DATA:
- - - - - - -
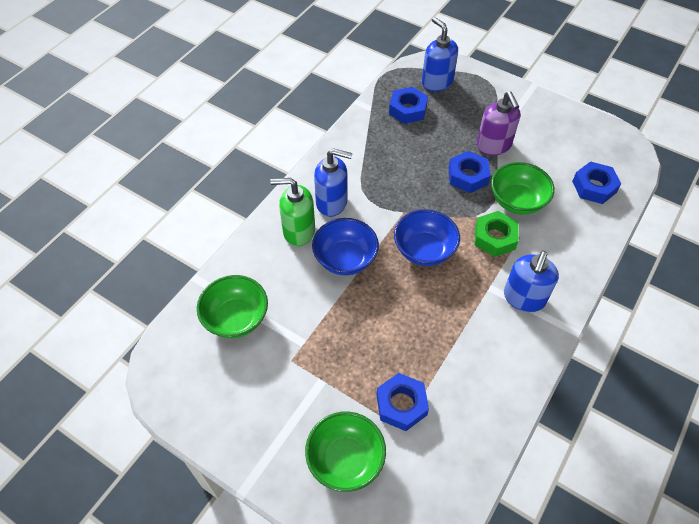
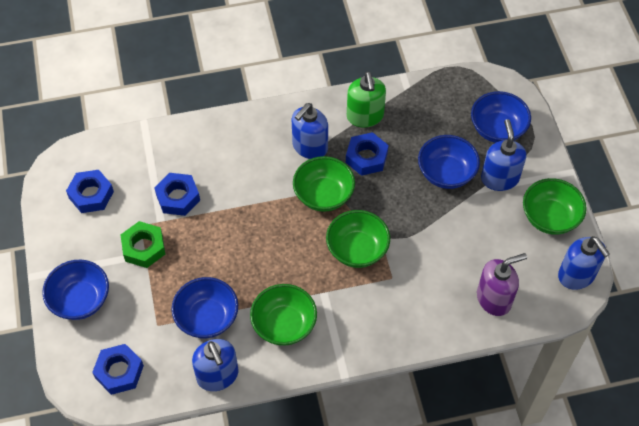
blue bowl: 2 -> 4
blue soap dispenser: 3 -> 4
green bowl: 3 -> 4

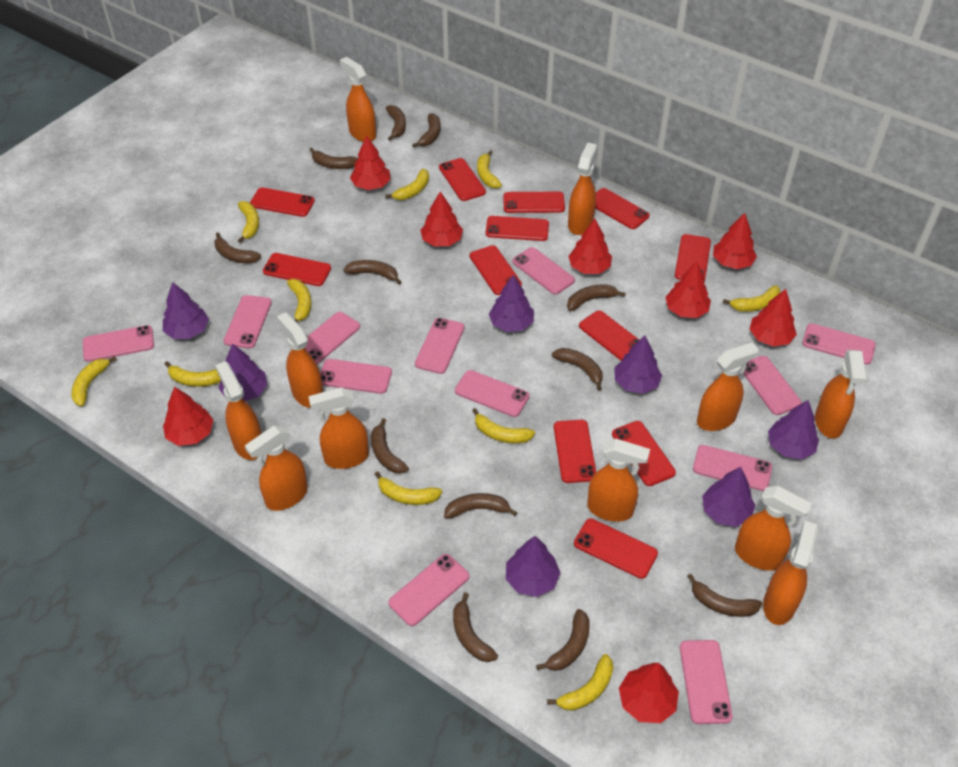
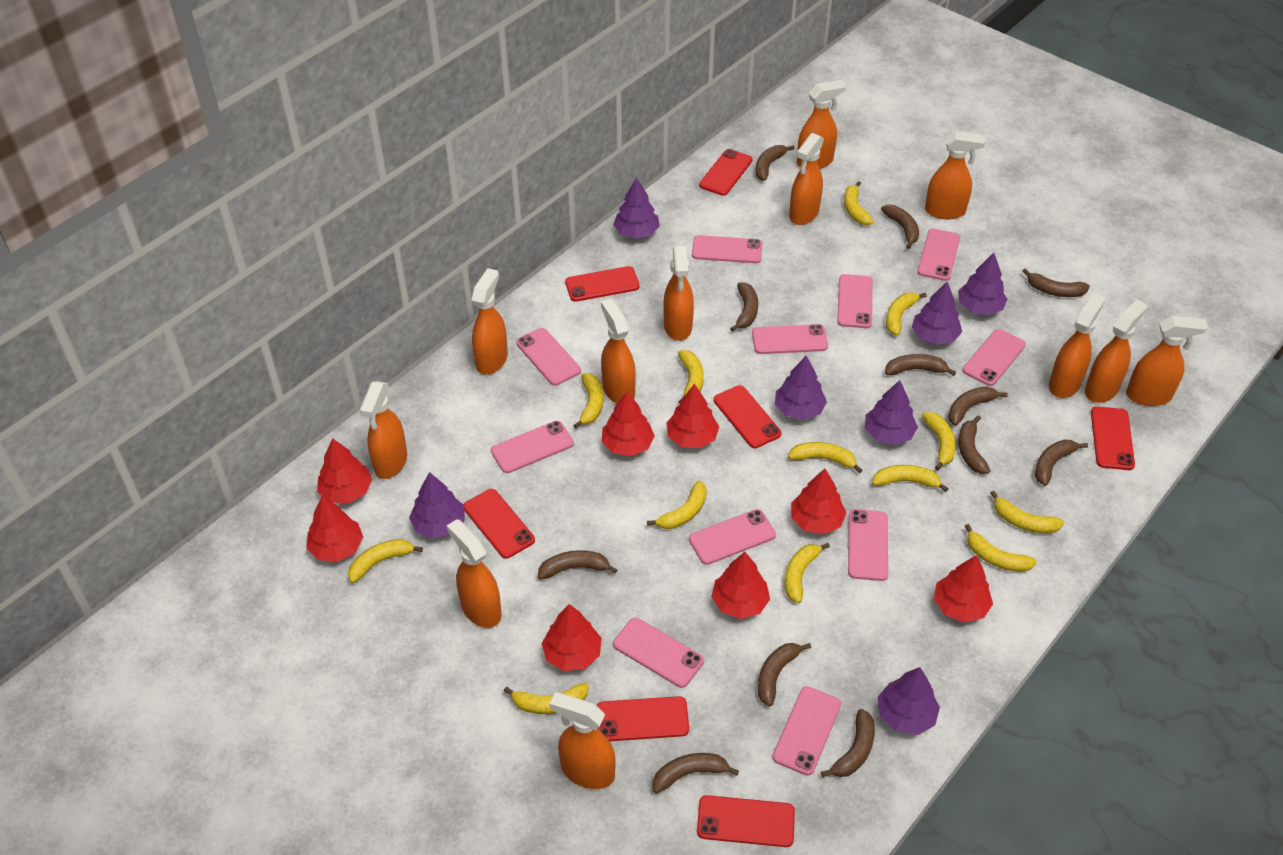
orange spray bottle: 11 -> 12
pink phone: 12 -> 11
red phone: 12 -> 7
yellow banana: 10 -> 13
- - - - - - -
Only the lines from the one containing "orange spray bottle: 11 -> 12" through the end of the data above are wanted, both ends included; restate them word for word.

orange spray bottle: 11 -> 12
pink phone: 12 -> 11
red phone: 12 -> 7
yellow banana: 10 -> 13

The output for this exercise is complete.